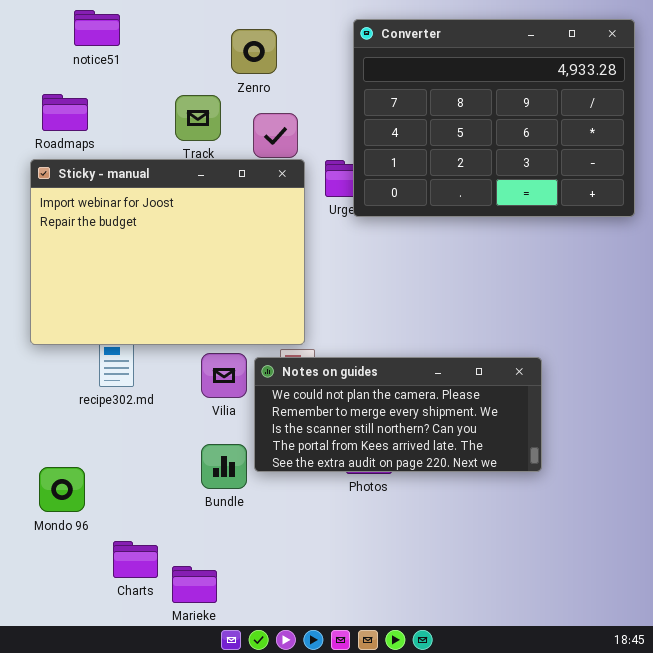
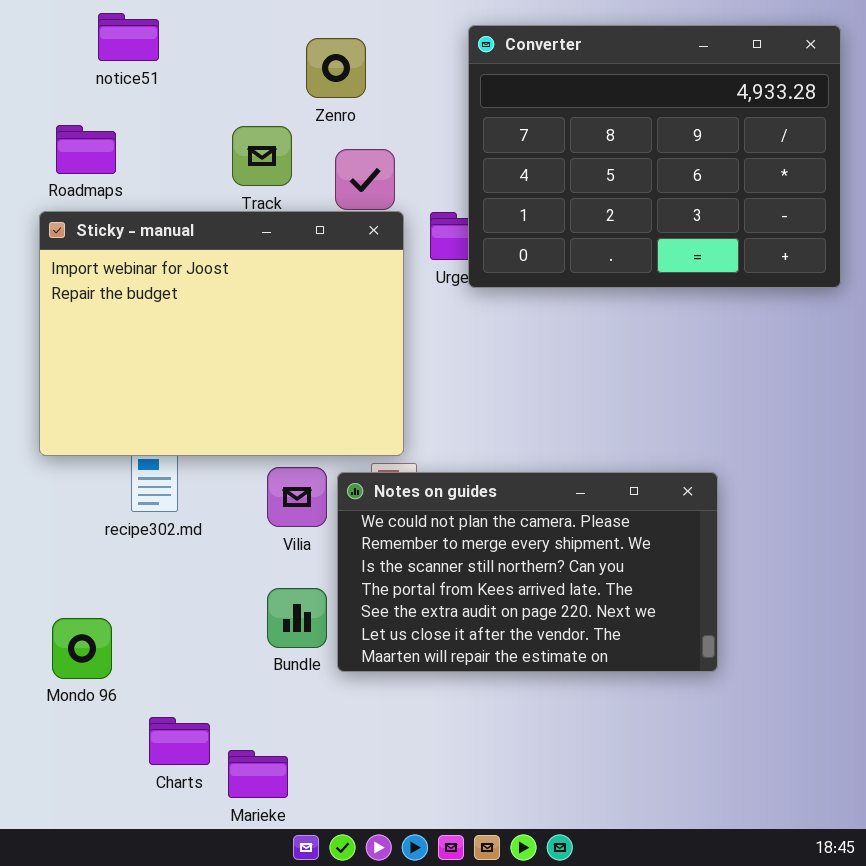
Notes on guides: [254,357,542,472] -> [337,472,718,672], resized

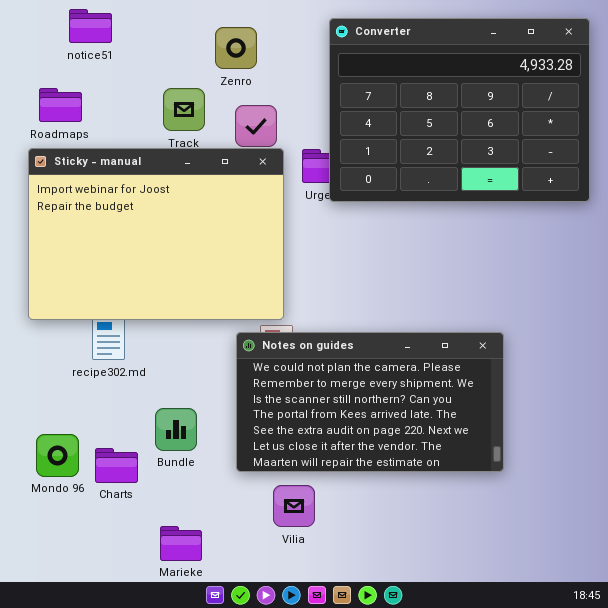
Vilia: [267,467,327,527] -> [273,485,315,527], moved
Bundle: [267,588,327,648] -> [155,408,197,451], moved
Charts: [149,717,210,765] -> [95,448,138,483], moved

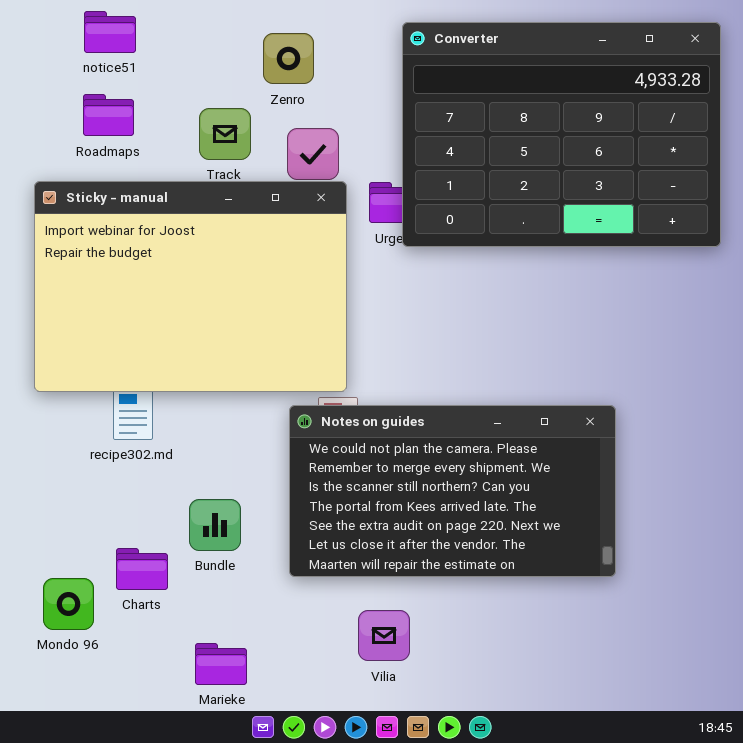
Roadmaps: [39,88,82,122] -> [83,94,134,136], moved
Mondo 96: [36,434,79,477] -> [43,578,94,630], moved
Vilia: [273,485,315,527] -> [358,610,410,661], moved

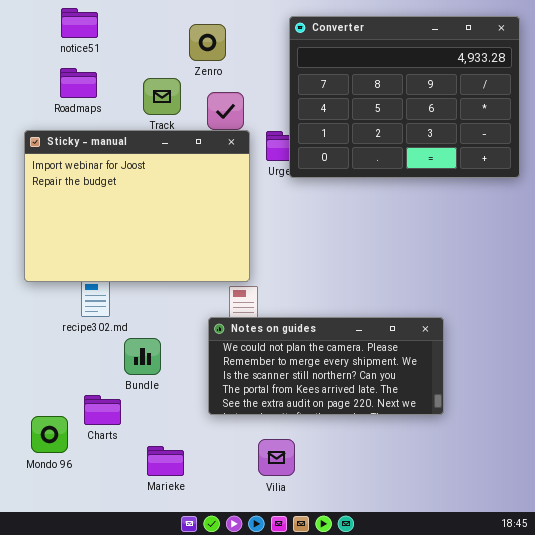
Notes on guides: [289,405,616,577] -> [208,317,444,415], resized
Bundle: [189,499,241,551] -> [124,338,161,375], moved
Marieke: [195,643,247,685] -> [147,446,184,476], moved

— What to do —
Copy exactly the lines that begin at the one containing "Bundle: [267,588,327,648] ->" and end at the last line of the records, both included, omitting the pictures.

— Your response —
Bundle: [267,588,327,648] -> [155,408,197,451], moved
Charts: [149,717,210,765] -> [95,448,138,483], moved

Roadmaps: [39,88,82,122] -> [83,94,134,136], moved
Mondo 96: [36,434,79,477] -> [43,578,94,630], moved
Vilia: [273,485,315,527] -> [358,610,410,661], moved

Notes on guides: [289,405,616,577] -> [208,317,444,415], resized
Bundle: [189,499,241,551] -> [124,338,161,375], moved
Marieke: [195,643,247,685] -> [147,446,184,476], moved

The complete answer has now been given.